- Prompt -
Determine how many of the lines below contain the string "across", with uppercase and lowercase treated as distinct, and state only that number.

----

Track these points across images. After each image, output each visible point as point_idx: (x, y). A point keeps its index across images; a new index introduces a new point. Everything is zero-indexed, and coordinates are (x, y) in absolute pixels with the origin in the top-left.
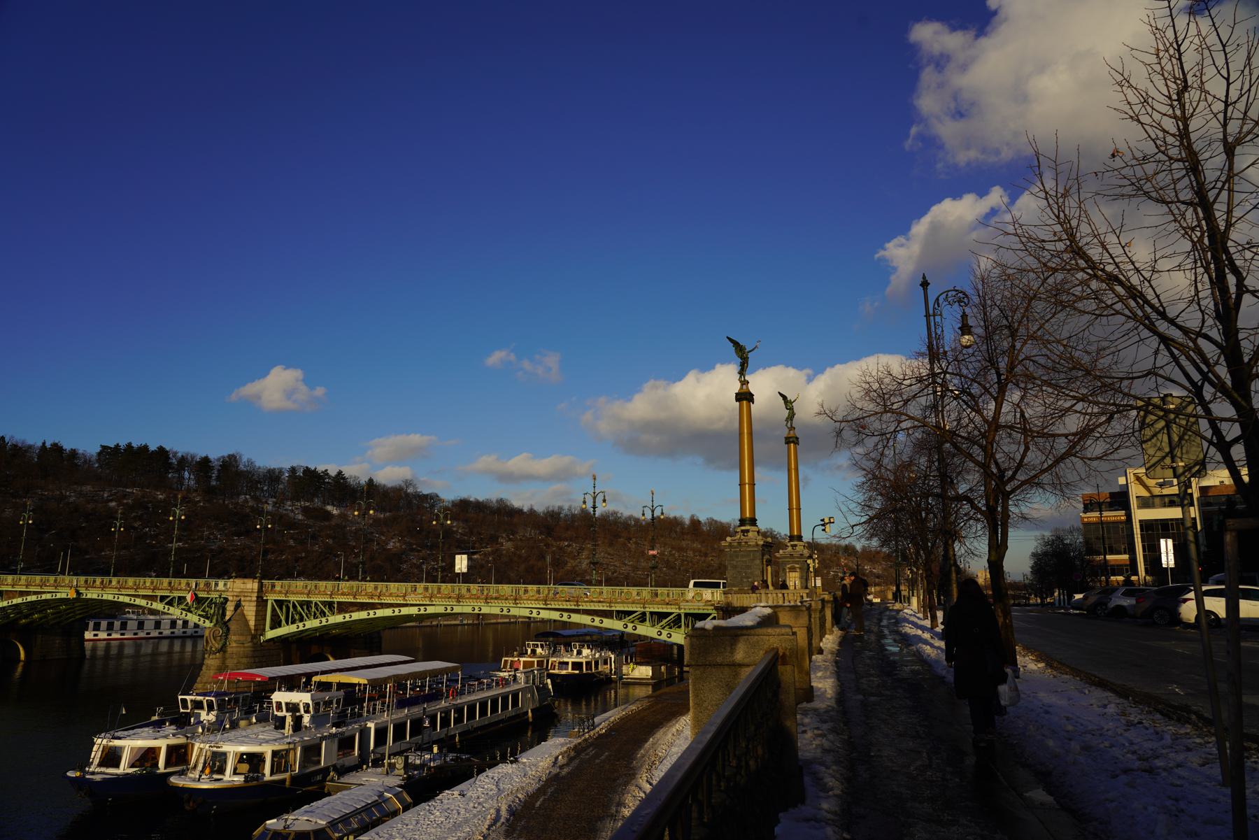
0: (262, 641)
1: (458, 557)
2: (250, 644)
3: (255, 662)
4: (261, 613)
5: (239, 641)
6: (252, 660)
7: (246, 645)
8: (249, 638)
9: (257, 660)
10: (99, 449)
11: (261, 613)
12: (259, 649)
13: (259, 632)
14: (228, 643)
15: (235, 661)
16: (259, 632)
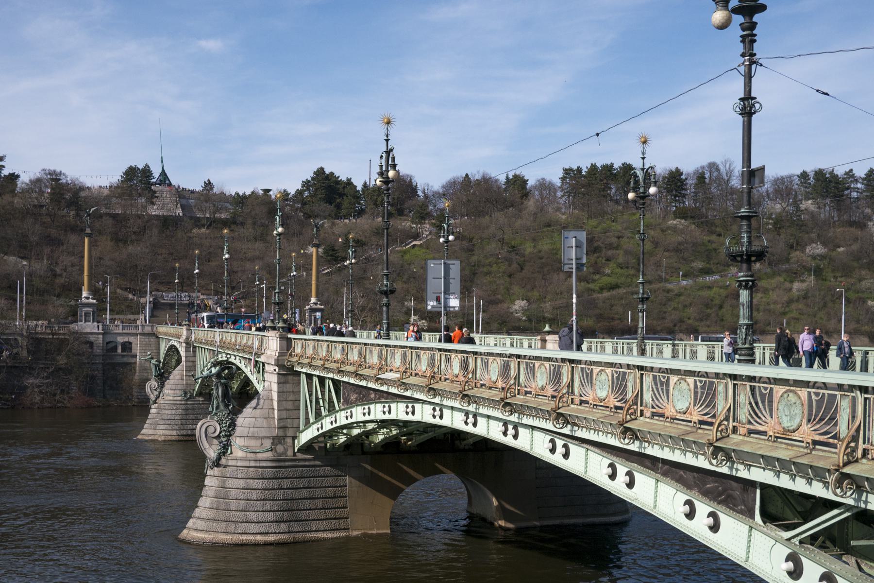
0: (296, 450)
1: (431, 264)
2: (269, 455)
3: (281, 489)
4: (291, 397)
5: (247, 447)
6: (274, 483)
7: (260, 456)
8: (268, 444)
9: (285, 483)
10: (561, 175)
11: (291, 397)
12: (287, 464)
13: (290, 433)
14: (229, 452)
15: (241, 483)
16: (290, 433)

----

- In response -
1